About this task: Starting at the line that holds "BUTTON2 pin SIG: D7 -> RX", reproduce each line exactly up to and including the last line of the records below. Pictures stay out.

Information supplied:
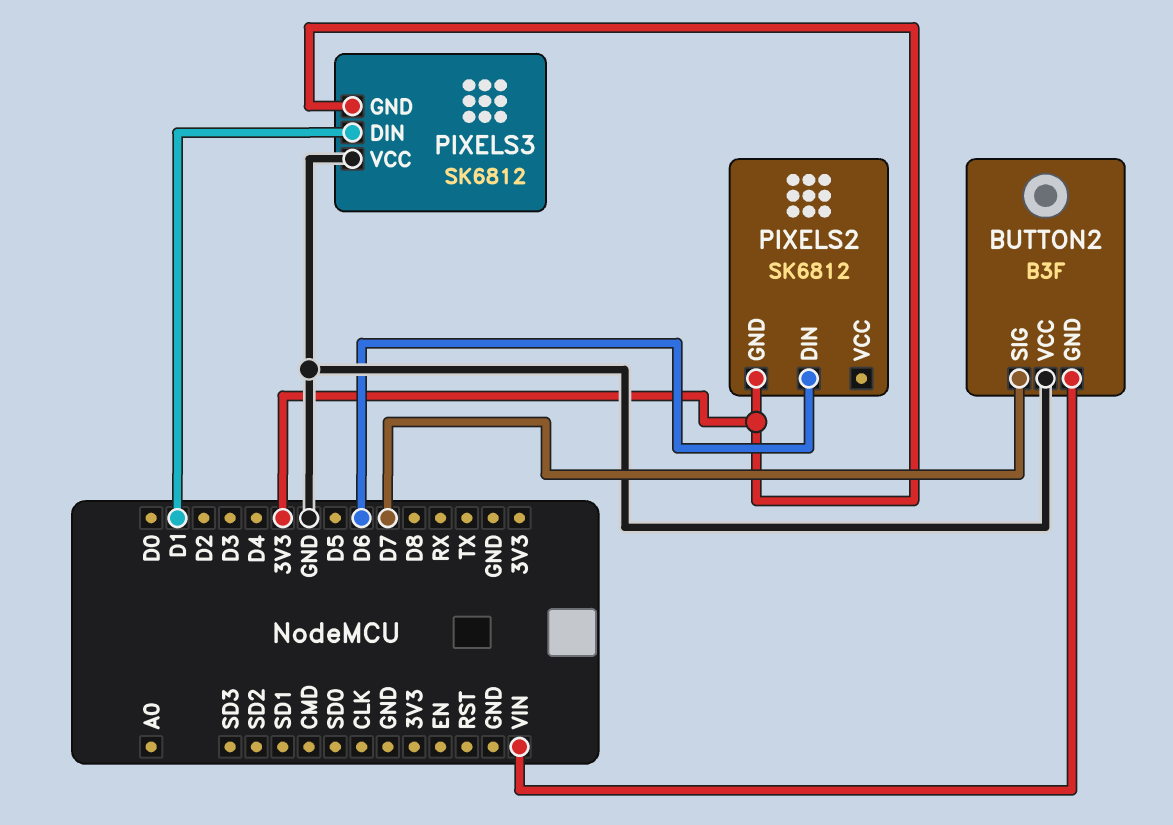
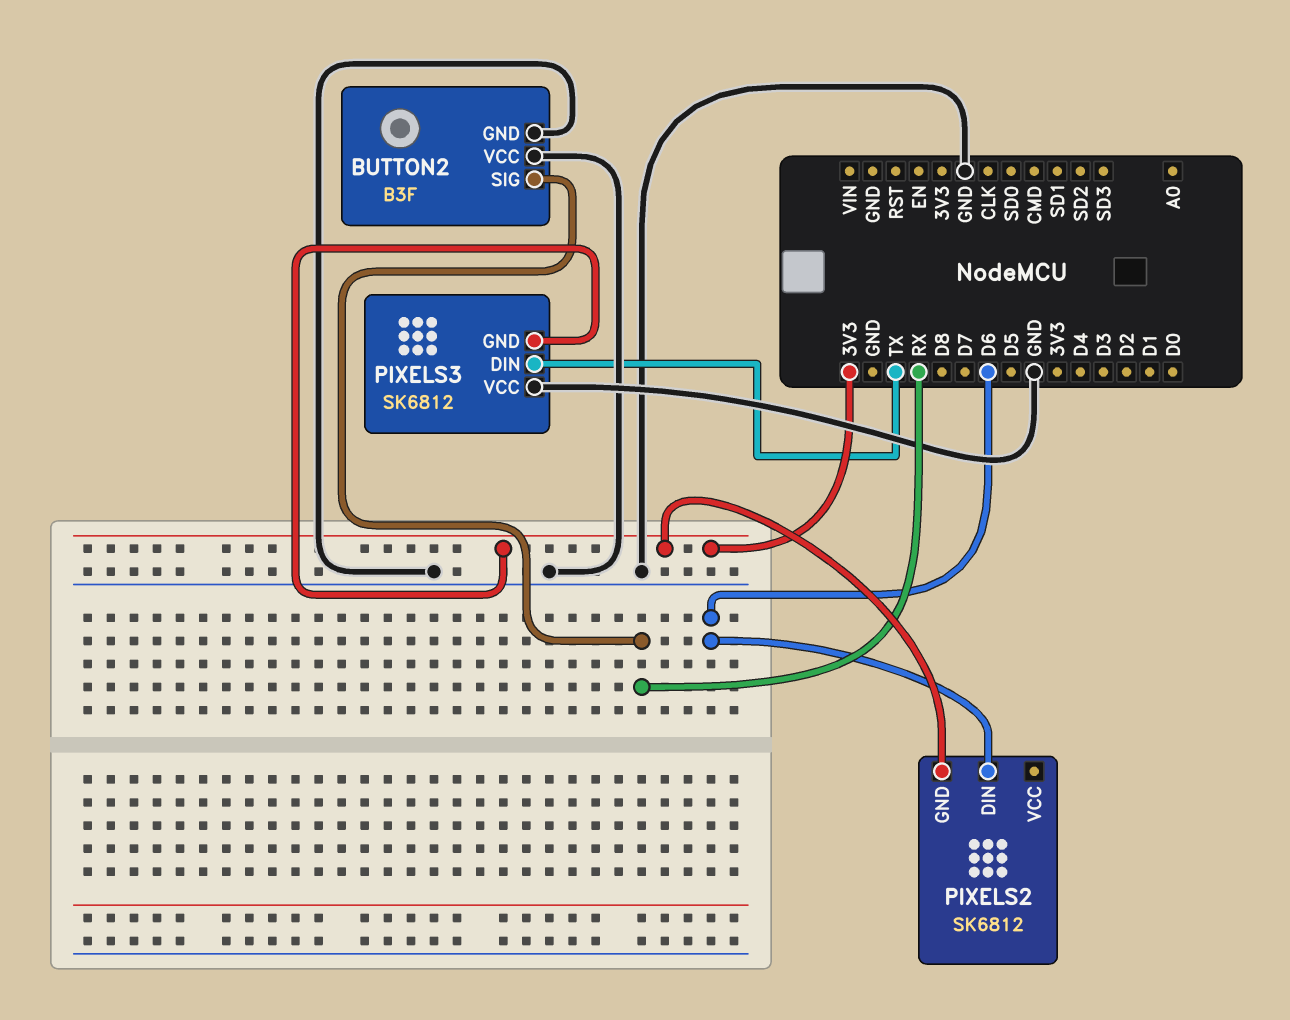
BUTTON2 pin GND: VIN -> GND
BUTTON2 pin SIG: D7 -> RX
PIXELS3 pin DIN: D1 -> TX

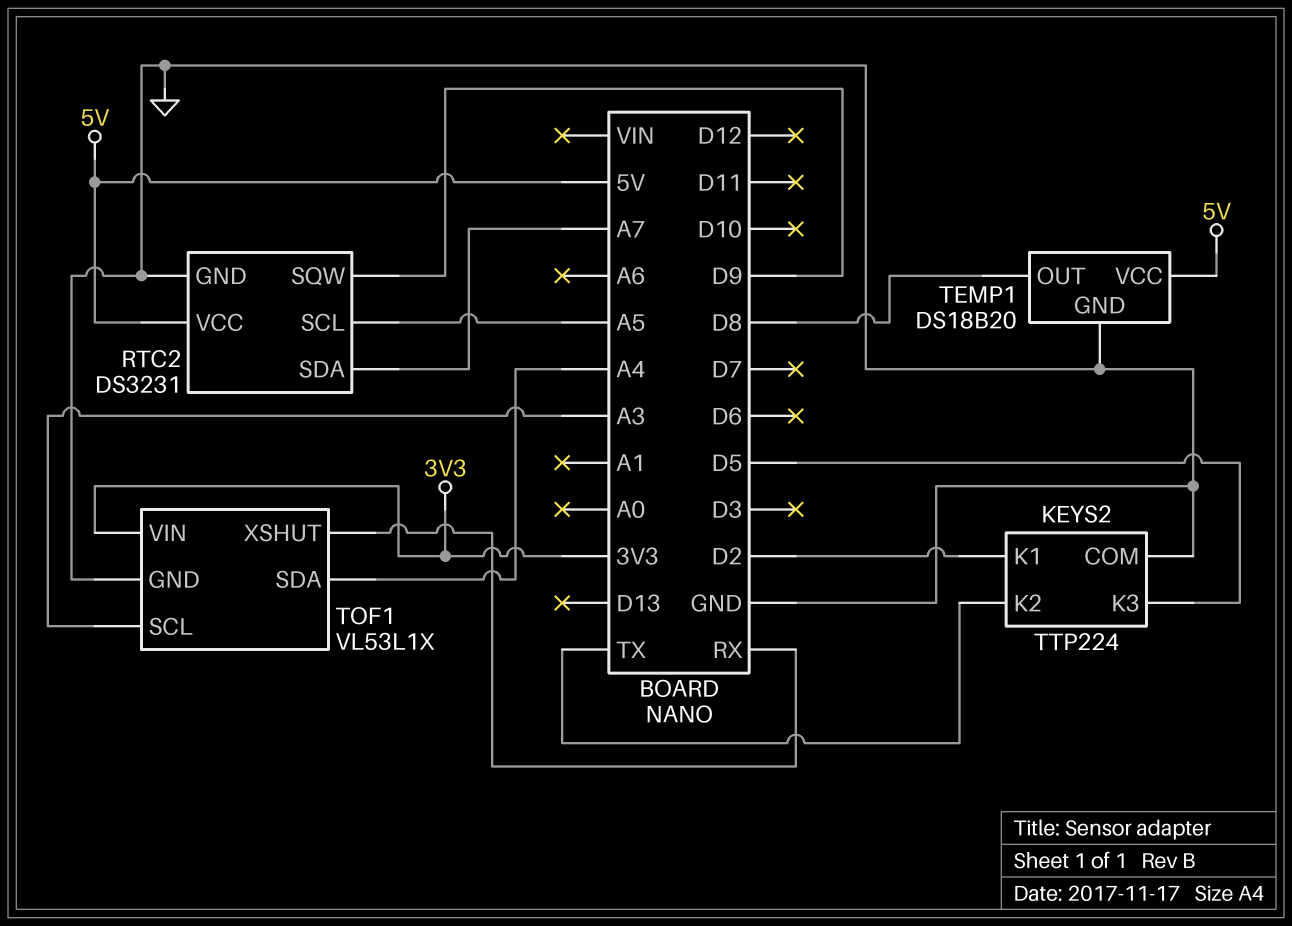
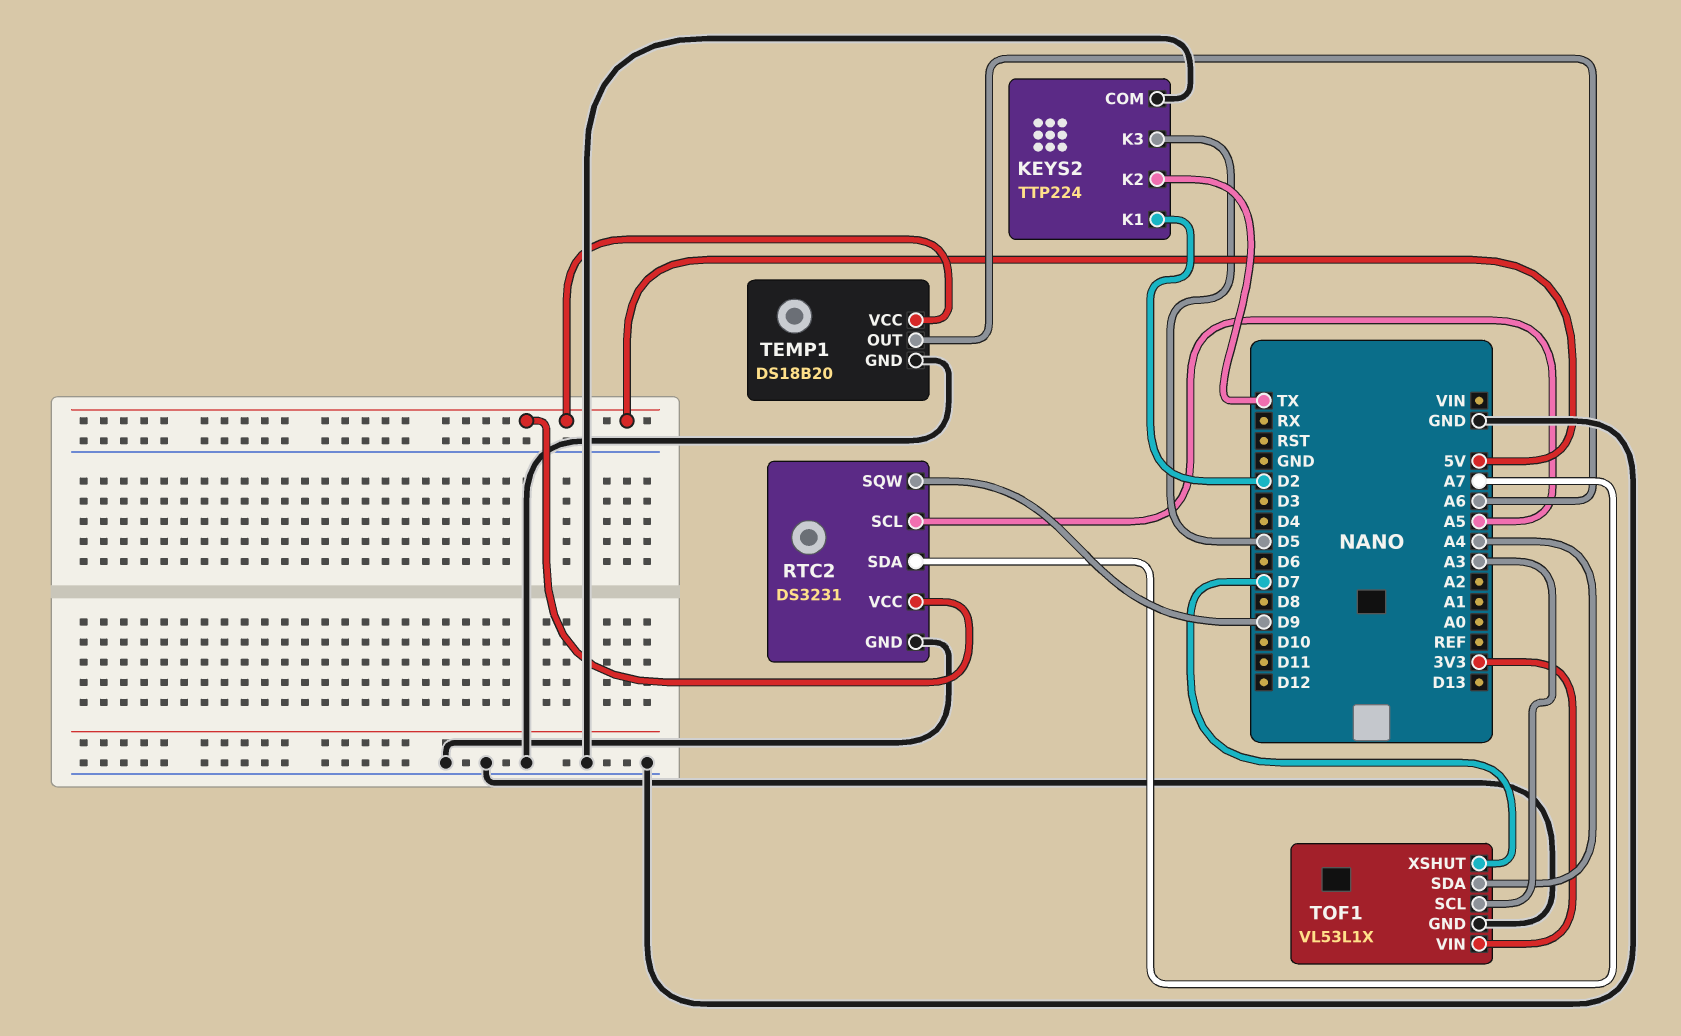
TEMP1 pin OUT: D8 -> A6
TOF1 pin XSHUT: RX -> D7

Response below:
BUTTON2 pin SIG: D7 -> RX
PIXELS3 pin DIN: D1 -> TX

TEMP1 pin OUT: D8 -> A6
TOF1 pin XSHUT: RX -> D7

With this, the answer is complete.